**Aim of the task**
Look for the word "NAND" in the entries and copy every line where it shows up.

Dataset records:
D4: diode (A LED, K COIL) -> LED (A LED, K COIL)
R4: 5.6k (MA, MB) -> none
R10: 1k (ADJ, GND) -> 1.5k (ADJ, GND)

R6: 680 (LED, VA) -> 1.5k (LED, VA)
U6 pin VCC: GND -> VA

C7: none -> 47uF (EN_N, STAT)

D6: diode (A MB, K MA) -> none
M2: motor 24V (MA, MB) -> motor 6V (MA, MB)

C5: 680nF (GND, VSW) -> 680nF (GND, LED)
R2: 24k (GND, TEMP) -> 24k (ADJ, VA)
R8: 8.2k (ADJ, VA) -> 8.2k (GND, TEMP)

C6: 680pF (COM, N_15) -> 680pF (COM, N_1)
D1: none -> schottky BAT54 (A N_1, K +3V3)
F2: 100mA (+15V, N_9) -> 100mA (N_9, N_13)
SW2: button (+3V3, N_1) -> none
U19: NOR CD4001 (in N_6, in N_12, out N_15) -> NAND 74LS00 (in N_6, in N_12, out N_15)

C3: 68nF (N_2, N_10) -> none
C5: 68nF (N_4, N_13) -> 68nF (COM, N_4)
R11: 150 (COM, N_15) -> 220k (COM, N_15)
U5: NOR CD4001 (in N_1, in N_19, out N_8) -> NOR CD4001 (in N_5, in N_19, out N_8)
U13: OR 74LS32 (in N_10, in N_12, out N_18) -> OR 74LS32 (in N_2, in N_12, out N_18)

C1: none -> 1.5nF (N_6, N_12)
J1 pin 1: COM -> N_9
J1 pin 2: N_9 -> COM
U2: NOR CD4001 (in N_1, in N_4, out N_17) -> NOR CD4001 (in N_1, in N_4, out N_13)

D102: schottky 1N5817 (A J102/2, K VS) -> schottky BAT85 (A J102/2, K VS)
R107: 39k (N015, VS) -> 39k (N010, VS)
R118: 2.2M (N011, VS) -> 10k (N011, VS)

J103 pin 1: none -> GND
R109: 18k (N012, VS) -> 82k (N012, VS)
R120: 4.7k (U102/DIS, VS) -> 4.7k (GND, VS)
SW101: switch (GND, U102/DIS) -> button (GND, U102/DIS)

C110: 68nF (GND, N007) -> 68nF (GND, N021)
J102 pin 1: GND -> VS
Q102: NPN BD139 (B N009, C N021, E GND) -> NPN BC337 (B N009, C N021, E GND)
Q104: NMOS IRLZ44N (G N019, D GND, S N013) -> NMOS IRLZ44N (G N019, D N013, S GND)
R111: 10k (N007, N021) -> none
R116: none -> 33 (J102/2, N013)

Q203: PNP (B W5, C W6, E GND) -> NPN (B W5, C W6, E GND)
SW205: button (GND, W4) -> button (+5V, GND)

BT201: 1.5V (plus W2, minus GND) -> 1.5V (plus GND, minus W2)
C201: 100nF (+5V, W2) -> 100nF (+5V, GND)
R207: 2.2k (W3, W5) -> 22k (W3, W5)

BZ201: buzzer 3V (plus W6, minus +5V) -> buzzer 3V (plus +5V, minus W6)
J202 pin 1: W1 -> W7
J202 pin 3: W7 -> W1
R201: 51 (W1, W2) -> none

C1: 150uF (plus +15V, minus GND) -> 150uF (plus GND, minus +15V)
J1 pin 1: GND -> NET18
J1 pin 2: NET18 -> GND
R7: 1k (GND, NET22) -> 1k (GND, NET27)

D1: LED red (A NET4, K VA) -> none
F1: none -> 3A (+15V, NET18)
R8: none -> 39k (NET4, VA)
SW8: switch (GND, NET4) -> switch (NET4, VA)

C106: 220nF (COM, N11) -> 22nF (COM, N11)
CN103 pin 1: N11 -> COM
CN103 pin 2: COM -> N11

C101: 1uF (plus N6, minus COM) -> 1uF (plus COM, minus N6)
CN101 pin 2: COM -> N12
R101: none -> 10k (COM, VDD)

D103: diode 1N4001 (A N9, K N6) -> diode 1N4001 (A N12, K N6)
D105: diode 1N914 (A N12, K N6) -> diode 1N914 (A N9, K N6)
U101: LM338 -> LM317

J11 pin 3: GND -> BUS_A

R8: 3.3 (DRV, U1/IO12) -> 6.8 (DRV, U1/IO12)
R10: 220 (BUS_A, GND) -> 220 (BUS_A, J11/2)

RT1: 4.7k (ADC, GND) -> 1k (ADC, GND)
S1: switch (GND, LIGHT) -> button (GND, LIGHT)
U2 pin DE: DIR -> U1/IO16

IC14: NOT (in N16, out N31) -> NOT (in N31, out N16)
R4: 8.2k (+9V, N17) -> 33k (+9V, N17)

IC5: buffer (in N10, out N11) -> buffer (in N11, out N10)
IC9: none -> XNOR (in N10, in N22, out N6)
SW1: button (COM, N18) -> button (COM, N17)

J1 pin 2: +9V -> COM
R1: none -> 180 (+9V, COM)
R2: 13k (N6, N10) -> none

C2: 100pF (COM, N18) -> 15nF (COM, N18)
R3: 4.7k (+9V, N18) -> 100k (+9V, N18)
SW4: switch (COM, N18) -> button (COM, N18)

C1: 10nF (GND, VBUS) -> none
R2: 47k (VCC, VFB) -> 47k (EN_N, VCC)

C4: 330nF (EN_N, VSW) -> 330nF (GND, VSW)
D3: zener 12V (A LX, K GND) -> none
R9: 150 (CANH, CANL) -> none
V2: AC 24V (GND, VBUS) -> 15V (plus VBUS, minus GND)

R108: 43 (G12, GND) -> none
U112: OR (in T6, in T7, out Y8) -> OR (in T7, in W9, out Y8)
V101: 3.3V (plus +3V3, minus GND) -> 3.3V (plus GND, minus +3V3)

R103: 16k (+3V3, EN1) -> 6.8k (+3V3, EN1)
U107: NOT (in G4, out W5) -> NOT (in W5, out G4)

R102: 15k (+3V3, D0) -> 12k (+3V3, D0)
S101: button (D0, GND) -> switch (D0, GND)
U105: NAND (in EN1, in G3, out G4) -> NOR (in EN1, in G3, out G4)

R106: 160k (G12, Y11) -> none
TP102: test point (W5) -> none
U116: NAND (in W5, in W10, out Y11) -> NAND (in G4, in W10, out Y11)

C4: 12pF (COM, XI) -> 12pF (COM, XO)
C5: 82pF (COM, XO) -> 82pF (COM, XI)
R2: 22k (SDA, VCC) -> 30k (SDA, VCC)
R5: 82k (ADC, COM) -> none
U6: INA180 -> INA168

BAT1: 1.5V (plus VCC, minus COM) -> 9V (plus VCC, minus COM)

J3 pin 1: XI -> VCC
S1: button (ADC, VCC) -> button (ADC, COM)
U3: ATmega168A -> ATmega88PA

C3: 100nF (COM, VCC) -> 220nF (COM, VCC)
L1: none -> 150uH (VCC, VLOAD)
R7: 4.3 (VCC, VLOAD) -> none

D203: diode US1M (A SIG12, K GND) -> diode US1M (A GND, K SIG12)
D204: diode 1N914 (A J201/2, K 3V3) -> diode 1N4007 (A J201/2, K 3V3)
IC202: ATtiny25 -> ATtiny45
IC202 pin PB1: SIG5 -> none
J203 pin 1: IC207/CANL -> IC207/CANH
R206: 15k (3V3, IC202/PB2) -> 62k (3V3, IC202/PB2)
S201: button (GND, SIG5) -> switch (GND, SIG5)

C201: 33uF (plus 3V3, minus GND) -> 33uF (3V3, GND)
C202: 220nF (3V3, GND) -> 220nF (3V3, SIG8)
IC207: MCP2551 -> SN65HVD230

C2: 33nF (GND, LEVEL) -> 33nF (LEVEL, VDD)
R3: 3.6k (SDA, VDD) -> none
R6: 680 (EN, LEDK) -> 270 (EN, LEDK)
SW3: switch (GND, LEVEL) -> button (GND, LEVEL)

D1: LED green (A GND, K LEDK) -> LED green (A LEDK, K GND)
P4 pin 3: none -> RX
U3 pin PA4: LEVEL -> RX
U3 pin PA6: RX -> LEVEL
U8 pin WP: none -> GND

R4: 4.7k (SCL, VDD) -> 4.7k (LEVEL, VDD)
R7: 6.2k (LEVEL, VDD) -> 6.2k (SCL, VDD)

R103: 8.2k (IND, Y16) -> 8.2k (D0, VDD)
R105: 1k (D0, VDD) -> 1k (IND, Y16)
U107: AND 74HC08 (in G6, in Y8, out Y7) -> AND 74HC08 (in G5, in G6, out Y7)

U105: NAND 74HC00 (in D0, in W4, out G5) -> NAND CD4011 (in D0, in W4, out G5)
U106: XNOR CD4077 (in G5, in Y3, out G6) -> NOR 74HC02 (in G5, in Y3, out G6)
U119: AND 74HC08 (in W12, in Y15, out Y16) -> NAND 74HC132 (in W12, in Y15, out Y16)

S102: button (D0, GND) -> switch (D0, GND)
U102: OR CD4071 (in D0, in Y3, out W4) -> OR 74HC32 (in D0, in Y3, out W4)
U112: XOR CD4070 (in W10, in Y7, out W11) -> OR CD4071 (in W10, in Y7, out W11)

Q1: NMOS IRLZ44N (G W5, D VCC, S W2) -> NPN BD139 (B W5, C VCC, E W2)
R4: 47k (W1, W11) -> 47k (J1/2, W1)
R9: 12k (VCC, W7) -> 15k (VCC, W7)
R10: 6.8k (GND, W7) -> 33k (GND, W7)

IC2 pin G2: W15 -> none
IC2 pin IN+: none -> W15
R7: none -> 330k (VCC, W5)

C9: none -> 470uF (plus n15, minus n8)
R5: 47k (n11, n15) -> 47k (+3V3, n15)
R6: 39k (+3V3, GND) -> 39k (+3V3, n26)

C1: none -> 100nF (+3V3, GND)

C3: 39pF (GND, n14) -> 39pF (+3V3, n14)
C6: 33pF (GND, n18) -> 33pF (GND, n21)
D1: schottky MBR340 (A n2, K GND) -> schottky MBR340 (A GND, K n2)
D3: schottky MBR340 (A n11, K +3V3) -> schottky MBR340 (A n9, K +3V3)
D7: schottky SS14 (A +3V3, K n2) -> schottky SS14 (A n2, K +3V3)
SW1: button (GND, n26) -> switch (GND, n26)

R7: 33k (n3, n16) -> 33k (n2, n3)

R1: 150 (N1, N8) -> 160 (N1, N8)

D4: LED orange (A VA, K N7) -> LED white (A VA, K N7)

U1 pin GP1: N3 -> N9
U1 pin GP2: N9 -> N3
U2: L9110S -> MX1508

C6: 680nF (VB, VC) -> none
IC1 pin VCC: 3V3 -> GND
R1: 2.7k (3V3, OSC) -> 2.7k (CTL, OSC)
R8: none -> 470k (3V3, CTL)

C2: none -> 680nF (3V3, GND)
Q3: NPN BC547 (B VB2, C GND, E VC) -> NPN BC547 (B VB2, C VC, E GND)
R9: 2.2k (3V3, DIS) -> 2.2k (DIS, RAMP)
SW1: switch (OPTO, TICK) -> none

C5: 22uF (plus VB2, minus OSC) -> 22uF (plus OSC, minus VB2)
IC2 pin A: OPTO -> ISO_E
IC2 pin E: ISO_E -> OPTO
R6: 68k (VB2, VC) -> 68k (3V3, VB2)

**Written answer**
U19: NOR CD4001 (in N_6, in N_12, out N_15) -> NAND 74LS00 (in N_6, in N_12, out N_15)
U105: NAND (in EN1, in G3, out G4) -> NOR (in EN1, in G3, out G4)
U116: NAND (in W5, in W10, out Y11) -> NAND (in G4, in W10, out Y11)
U105: NAND 74HC00 (in D0, in W4, out G5) -> NAND CD4011 (in D0, in W4, out G5)
U119: AND 74HC08 (in W12, in Y15, out Y16) -> NAND 74HC132 (in W12, in Y15, out Y16)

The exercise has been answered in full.